What to do – Without copying any picture, return all lines below exactly.
★ ★ ★
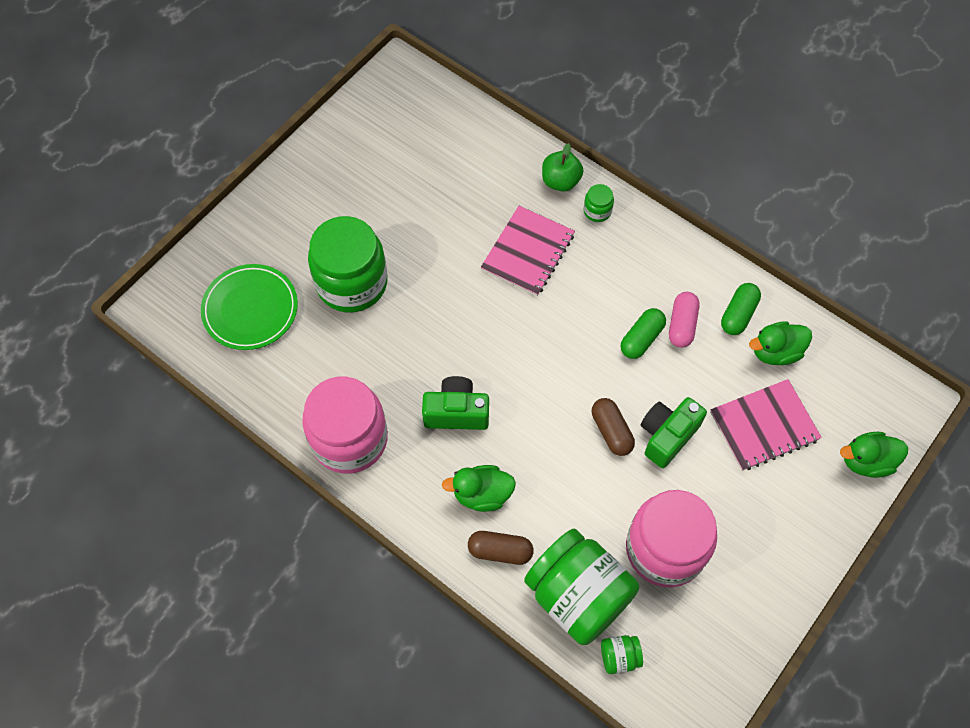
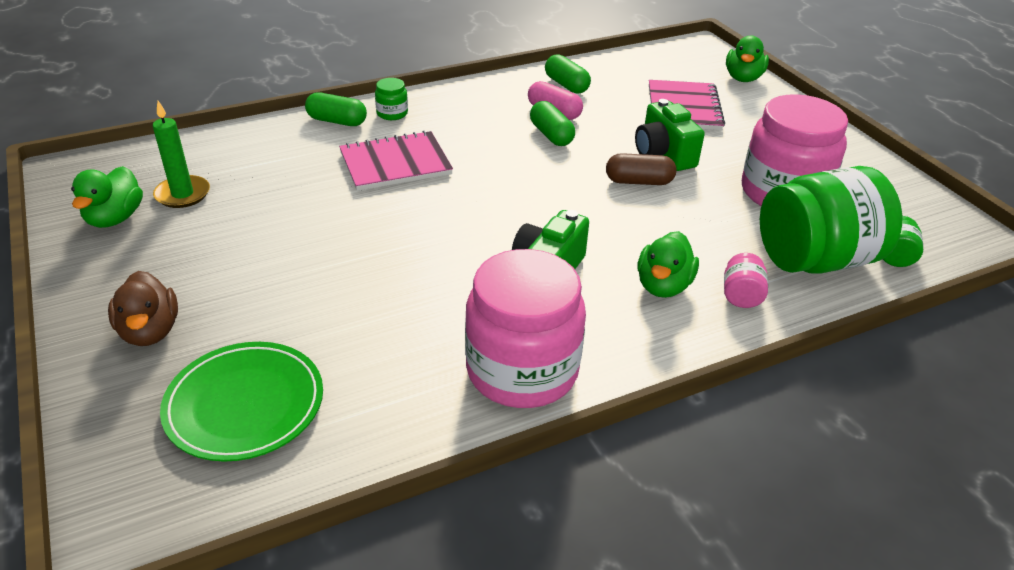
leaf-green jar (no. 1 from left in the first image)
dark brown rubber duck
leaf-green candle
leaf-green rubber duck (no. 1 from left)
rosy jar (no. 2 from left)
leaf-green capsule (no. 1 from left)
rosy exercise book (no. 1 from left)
★ ★ ★
Task solution –
leaf-green jar (no. 1 from left in the first image)
dark brown rubber duck
leaf-green candle
leaf-green rubber duck (no. 1 from left)
rosy jar (no. 2 from left)
leaf-green capsule (no. 1 from left)
rosy exercise book (no. 1 from left)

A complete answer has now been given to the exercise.